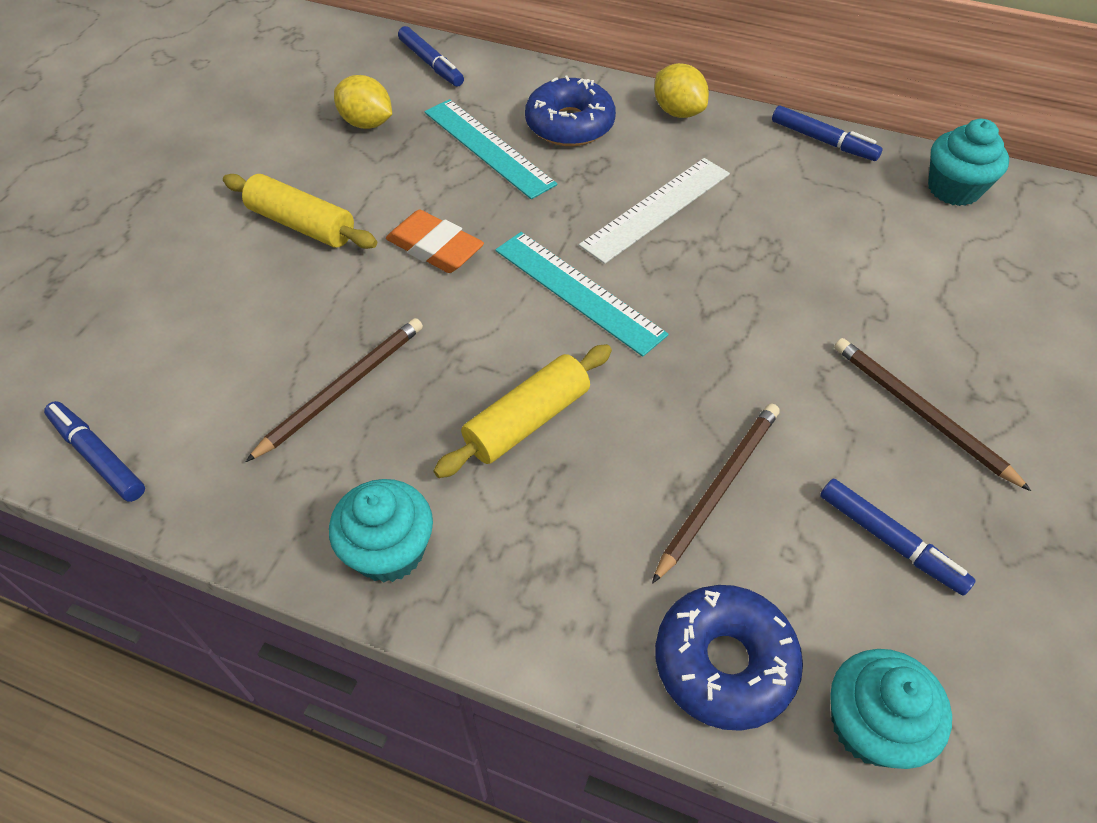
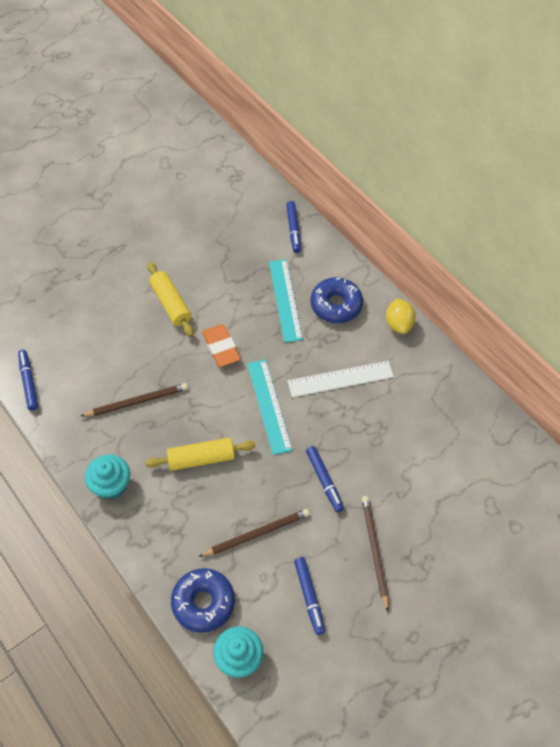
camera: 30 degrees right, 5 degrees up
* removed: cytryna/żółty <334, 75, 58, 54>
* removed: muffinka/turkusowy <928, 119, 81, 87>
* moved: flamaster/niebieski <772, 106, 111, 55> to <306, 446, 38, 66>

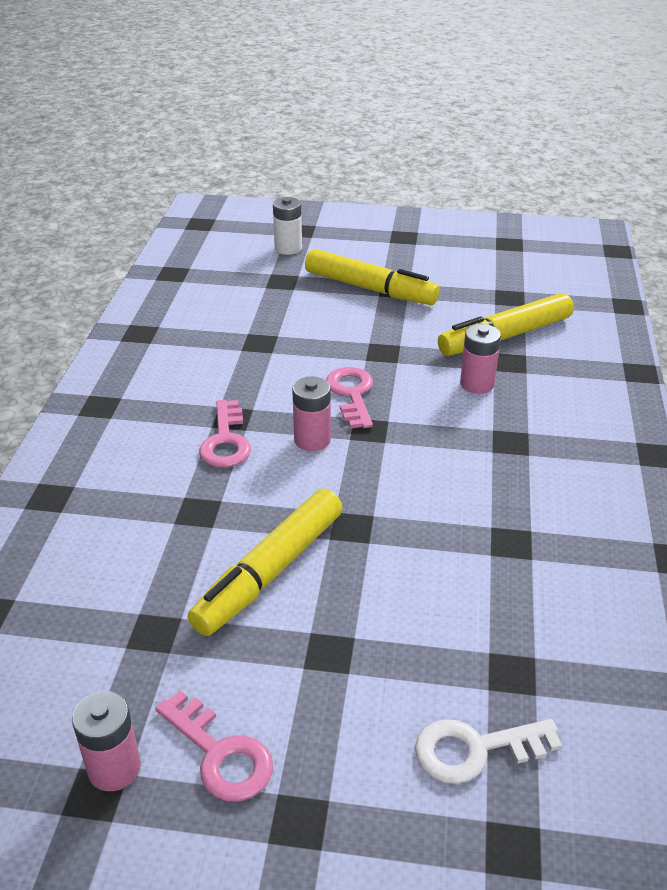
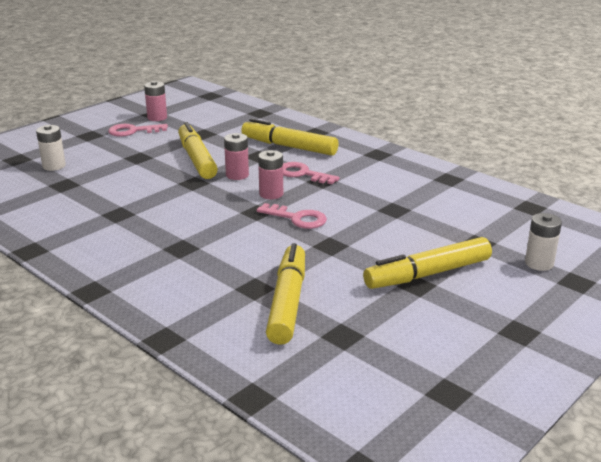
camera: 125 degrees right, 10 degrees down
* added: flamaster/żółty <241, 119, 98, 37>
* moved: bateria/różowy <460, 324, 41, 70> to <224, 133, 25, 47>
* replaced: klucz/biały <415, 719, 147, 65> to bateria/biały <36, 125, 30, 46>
┄┄┄┄┄┄┄┄┄┄
◆ WORK ORDER
Only lines with the string "right" belong in the answer; copy each of them from the listing.

◆ EXERCISE RESULT
camera: 30 degrees right, 5 degrees up
camera: 125 degrees right, 10 degrees down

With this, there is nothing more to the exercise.